--- Data to use ---
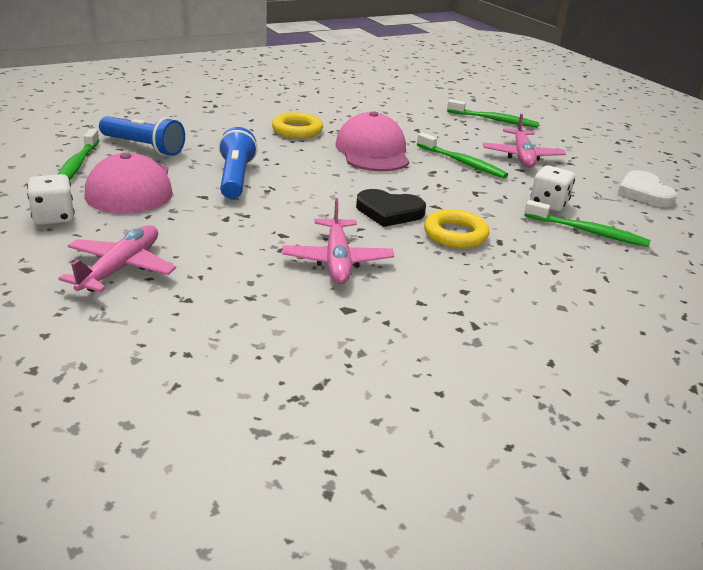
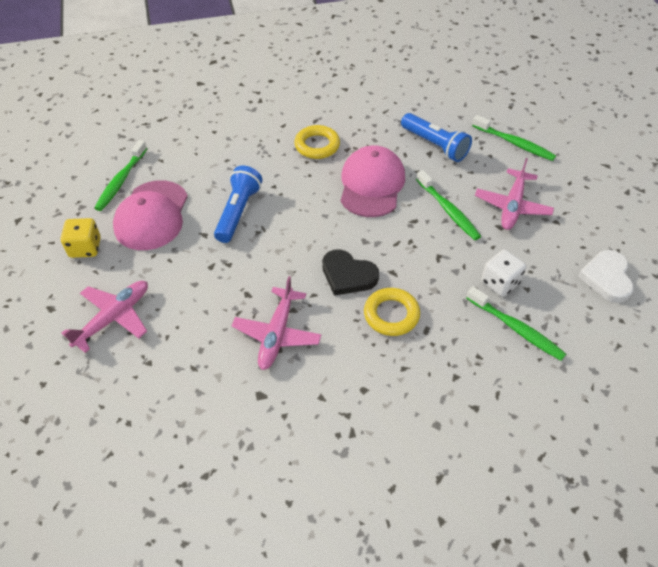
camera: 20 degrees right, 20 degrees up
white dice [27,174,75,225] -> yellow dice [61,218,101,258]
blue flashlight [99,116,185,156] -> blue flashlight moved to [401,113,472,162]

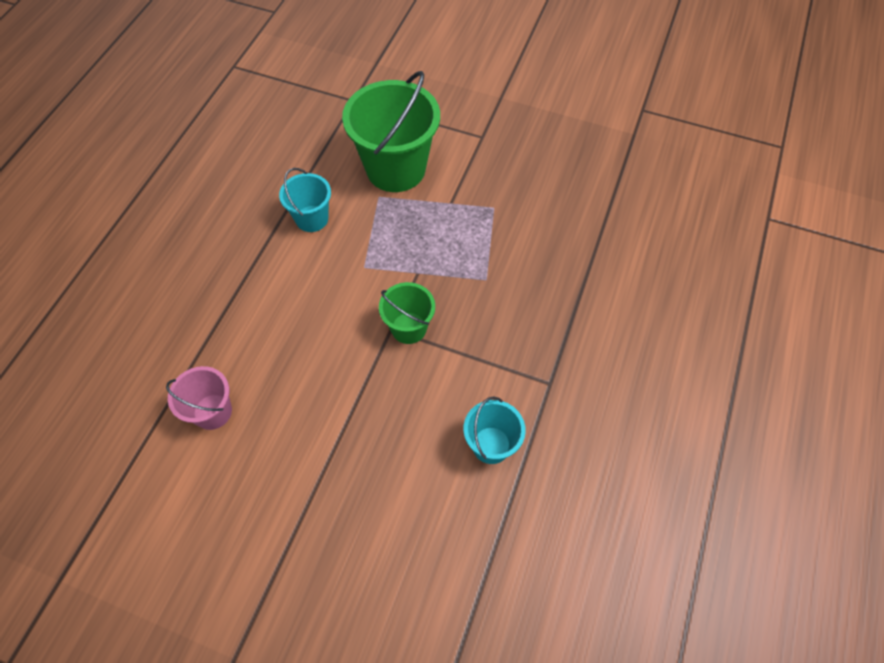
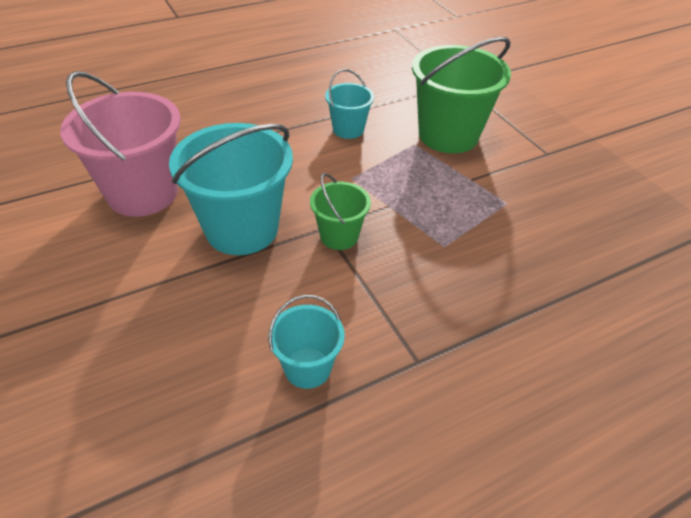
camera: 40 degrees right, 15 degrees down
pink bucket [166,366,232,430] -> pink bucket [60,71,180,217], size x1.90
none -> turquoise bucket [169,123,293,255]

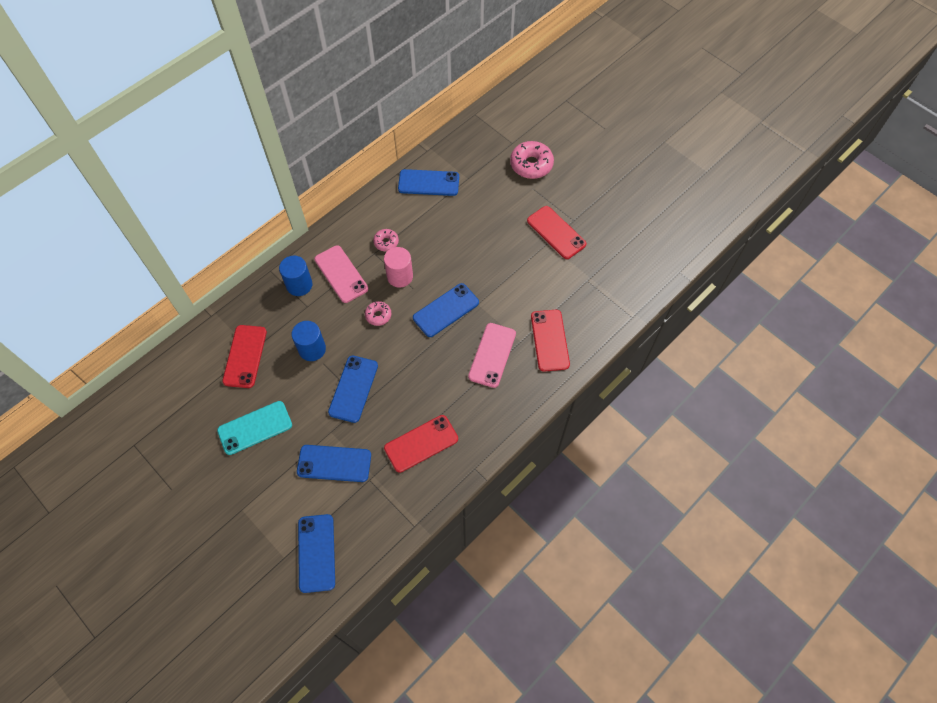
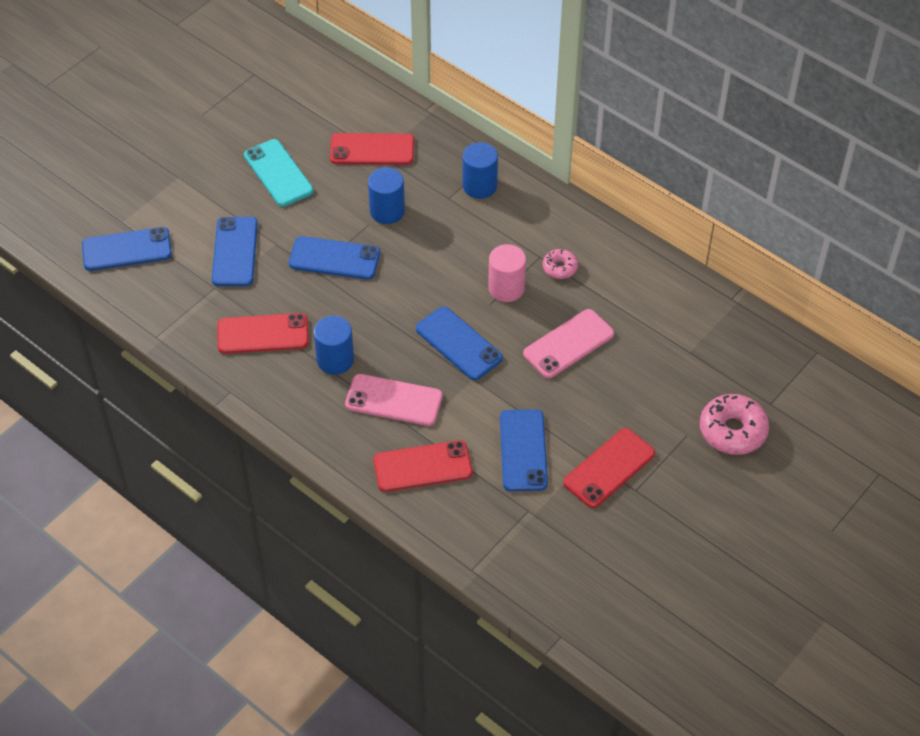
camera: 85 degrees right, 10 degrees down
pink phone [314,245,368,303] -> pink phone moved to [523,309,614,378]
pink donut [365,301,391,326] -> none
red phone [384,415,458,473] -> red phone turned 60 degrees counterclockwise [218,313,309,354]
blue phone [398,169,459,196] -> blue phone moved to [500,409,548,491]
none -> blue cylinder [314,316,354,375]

* * *

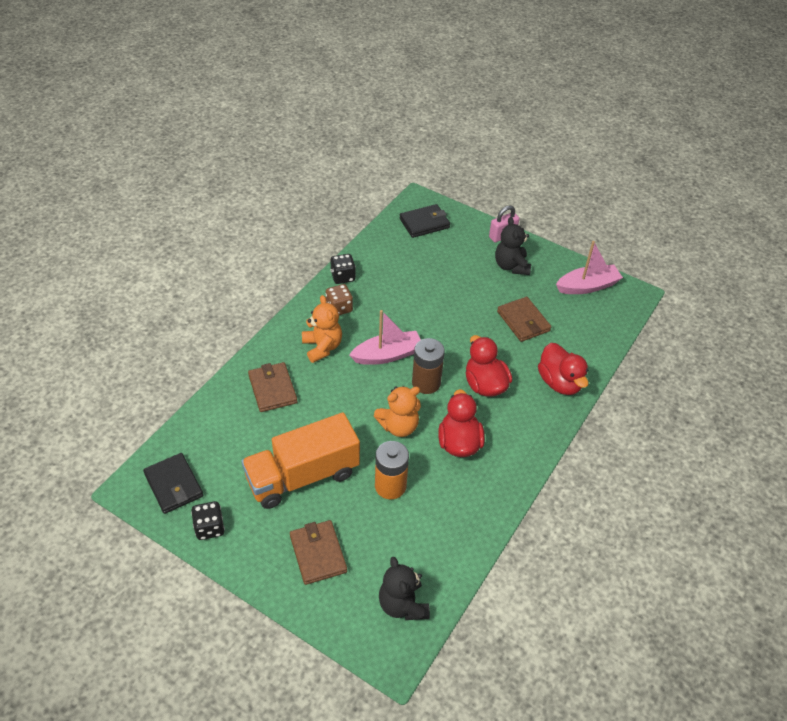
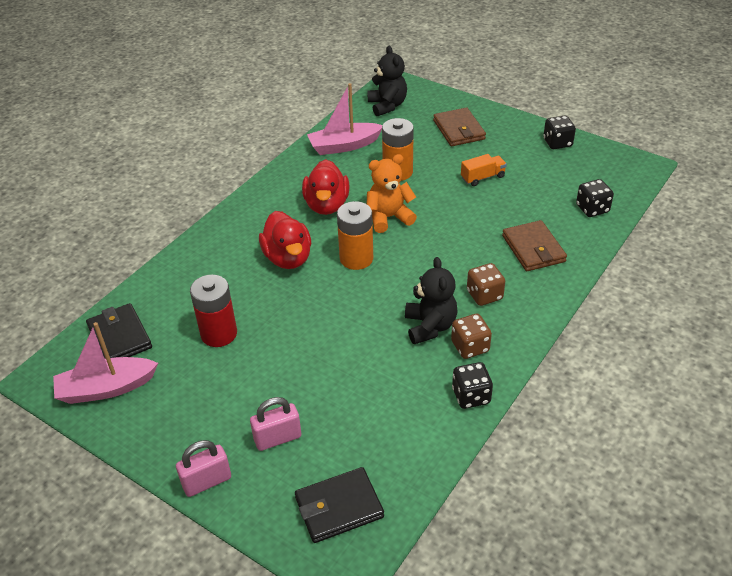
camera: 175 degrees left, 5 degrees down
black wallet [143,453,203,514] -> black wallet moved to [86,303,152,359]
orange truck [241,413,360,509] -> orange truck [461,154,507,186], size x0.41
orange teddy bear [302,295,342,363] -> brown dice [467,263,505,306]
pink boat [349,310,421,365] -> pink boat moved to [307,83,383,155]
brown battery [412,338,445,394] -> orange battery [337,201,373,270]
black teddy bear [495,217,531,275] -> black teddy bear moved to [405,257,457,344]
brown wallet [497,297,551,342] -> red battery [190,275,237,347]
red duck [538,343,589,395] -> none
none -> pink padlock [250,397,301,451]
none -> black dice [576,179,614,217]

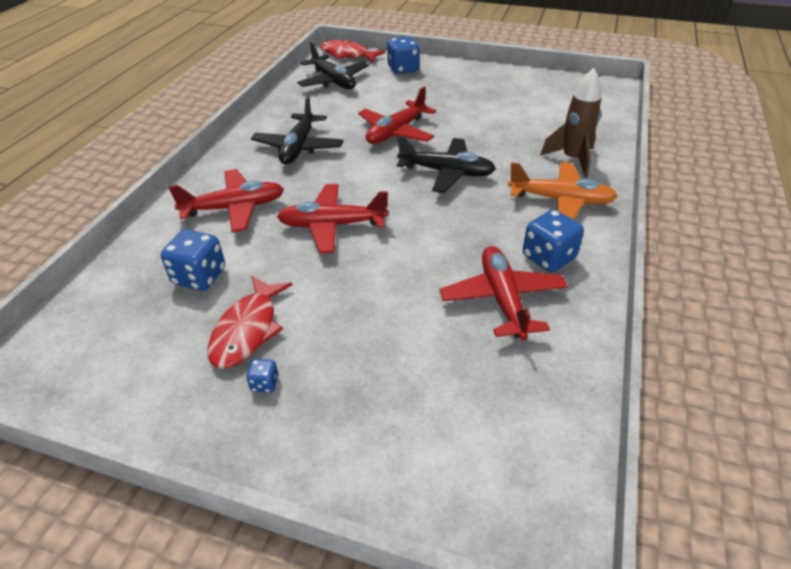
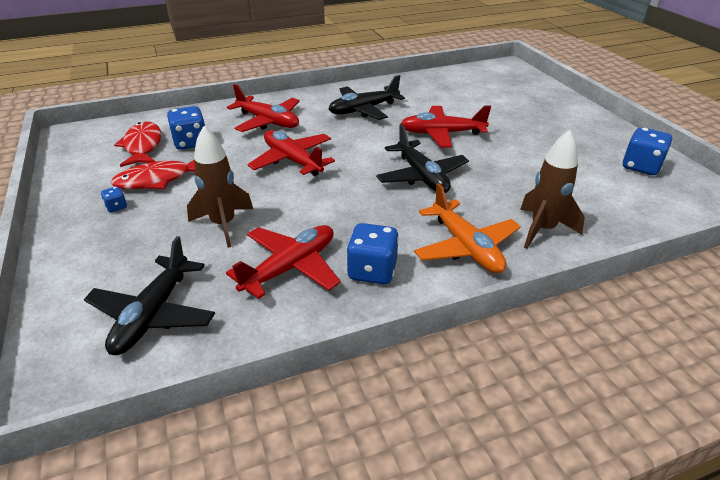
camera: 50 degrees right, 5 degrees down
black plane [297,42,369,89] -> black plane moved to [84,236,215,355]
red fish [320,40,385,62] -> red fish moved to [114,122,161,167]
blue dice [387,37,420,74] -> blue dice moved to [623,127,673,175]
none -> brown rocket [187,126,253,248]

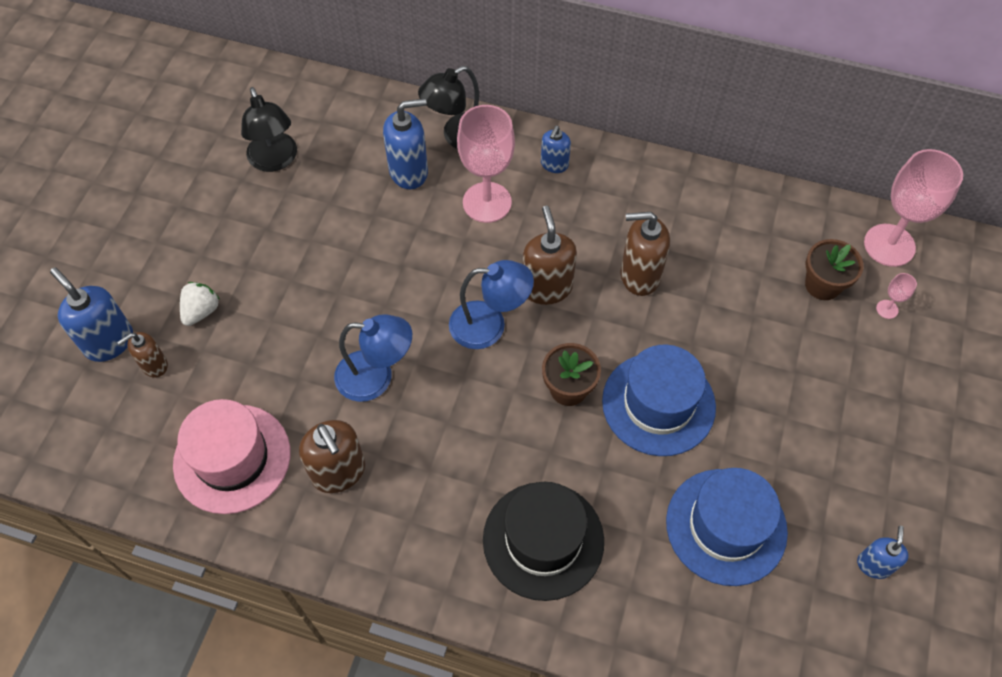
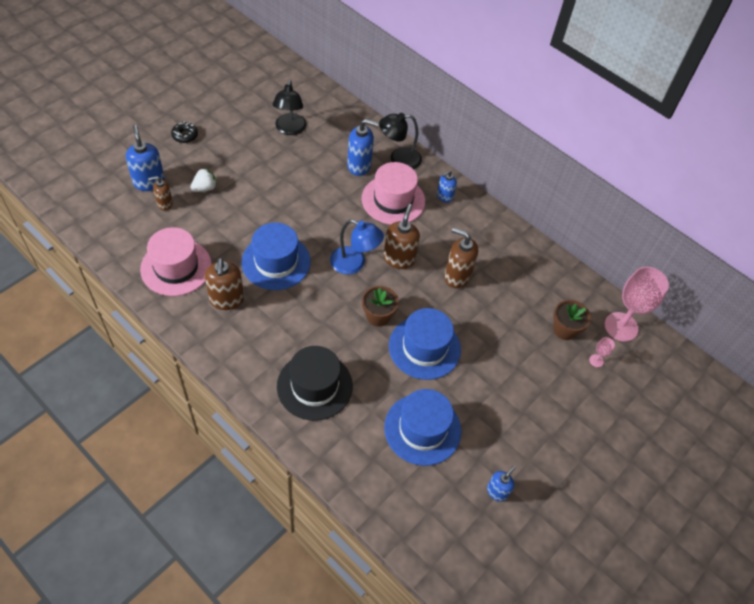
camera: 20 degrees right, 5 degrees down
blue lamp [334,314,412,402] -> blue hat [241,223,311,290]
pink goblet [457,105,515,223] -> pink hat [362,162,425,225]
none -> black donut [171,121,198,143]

---

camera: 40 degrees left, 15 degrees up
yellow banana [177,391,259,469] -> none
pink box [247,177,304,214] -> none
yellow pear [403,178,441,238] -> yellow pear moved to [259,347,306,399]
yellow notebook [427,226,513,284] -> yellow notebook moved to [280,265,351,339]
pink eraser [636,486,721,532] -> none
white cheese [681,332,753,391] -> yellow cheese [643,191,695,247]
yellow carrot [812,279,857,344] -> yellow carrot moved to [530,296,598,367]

--- Exercise details ---
Return exactly the lines above, from the one with "red fish [320,40,385,62]" up to and including the one with "none -> black donut [171,121,198,143]", and include no pictures.

--- Exercise response ---
red fish [320,40,385,62] -> red fish moved to [114,122,161,167]
blue dice [387,37,420,74] -> blue dice moved to [623,127,673,175]
none -> brown rocket [187,126,253,248]

camera: 20 degrees right, 5 degrees down
blue lamp [334,314,412,402] -> blue hat [241,223,311,290]
pink goblet [457,105,515,223] -> pink hat [362,162,425,225]
none -> black donut [171,121,198,143]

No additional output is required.